--- Problem ---
Your answer should be each line of the entries that contains the word "schottky", copied in full.

--- Data provided ---
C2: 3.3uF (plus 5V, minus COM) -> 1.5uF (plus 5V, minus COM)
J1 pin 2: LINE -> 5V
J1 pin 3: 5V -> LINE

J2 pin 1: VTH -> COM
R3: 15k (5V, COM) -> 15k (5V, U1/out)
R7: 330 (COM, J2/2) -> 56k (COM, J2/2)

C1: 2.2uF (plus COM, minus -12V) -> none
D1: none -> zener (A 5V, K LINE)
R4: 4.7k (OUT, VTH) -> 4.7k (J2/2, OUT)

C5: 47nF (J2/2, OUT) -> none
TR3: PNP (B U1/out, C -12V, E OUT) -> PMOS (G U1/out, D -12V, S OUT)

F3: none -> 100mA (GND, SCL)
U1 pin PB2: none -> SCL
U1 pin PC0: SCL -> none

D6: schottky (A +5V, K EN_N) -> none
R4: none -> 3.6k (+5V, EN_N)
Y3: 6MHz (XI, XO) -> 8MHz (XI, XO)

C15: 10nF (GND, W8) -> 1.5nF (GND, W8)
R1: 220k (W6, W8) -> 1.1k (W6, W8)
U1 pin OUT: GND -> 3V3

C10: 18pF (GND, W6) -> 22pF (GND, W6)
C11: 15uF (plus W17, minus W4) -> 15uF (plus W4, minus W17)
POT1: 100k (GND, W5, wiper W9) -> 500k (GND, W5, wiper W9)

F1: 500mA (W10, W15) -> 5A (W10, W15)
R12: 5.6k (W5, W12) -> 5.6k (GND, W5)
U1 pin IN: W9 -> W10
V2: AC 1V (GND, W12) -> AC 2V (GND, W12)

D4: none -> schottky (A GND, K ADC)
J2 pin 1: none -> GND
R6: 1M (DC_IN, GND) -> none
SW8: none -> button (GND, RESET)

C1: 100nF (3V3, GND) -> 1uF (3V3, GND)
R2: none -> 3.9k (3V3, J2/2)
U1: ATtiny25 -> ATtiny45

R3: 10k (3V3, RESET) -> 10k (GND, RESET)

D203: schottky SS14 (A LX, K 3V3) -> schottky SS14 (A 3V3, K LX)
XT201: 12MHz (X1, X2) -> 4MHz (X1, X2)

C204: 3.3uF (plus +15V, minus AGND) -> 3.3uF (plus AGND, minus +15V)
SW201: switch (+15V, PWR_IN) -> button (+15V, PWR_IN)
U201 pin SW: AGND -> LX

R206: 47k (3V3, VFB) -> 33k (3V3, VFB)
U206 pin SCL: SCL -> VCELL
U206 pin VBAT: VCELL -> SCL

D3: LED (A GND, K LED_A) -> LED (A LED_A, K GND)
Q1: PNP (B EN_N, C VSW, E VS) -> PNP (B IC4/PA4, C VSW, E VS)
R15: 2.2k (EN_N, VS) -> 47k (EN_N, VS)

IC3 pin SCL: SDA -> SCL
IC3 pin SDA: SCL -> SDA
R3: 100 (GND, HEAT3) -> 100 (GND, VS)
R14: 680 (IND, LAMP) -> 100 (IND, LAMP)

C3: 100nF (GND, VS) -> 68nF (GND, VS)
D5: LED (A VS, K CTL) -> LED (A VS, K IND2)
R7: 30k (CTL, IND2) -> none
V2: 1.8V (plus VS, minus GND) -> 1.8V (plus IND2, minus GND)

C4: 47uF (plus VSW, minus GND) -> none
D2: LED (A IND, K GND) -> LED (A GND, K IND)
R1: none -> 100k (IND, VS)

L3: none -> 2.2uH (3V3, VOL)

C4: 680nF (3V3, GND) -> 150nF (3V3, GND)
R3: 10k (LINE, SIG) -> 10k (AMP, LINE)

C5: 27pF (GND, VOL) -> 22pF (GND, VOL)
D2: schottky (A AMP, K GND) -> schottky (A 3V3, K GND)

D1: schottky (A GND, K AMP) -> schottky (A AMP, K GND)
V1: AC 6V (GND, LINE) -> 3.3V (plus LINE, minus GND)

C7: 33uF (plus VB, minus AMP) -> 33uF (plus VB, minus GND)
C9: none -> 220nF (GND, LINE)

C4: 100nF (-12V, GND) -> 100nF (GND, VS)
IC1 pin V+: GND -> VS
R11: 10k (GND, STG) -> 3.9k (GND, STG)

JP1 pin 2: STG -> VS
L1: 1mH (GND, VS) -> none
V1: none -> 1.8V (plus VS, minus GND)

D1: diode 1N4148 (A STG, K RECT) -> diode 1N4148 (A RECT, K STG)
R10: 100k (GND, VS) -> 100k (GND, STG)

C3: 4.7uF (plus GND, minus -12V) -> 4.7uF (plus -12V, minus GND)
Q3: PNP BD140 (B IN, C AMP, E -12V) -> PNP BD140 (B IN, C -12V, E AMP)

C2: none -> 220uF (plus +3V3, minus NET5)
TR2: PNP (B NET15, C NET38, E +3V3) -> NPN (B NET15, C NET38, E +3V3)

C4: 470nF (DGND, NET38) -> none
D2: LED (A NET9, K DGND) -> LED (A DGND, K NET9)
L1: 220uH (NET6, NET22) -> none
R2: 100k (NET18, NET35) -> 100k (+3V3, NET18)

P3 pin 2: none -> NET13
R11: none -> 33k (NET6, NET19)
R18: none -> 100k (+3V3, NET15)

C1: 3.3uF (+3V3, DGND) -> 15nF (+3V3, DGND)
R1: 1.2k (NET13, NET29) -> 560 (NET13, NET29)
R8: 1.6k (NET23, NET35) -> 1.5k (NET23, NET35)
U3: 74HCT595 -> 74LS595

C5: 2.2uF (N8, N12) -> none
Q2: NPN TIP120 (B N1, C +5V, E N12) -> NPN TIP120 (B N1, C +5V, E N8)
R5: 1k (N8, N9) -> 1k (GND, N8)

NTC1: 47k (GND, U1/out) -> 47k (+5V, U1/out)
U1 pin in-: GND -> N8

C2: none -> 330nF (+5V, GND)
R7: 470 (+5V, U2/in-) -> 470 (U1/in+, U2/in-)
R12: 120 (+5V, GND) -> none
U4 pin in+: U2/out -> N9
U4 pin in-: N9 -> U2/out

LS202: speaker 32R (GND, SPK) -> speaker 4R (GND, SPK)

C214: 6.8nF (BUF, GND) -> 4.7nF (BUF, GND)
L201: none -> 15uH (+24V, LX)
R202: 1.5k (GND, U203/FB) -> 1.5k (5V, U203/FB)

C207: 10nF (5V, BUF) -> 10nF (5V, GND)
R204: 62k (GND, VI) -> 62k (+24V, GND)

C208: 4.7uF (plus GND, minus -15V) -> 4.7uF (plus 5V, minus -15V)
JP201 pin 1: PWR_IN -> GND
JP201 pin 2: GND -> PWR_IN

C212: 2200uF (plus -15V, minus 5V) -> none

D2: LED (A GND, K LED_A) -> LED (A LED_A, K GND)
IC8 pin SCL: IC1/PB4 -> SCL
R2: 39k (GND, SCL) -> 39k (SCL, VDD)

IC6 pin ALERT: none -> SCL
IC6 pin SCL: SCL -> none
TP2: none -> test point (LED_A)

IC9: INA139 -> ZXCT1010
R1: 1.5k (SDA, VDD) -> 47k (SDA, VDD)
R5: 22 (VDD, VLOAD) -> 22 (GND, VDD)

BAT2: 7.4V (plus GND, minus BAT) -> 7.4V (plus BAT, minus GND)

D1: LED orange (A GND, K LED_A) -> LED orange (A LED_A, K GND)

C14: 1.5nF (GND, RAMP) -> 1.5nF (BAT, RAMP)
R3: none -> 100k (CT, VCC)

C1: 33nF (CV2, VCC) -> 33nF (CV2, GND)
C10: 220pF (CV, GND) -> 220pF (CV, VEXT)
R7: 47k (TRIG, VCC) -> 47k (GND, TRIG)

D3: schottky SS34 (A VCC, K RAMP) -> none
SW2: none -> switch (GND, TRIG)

--- Exercise output ---
D6: schottky (A +5V, K EN_N) -> none
D4: none -> schottky (A GND, K ADC)
D203: schottky SS14 (A LX, K 3V3) -> schottky SS14 (A 3V3, K LX)
D2: schottky (A AMP, K GND) -> schottky (A 3V3, K GND)
D1: schottky (A GND, K AMP) -> schottky (A AMP, K GND)
D3: schottky SS34 (A VCC, K RAMP) -> none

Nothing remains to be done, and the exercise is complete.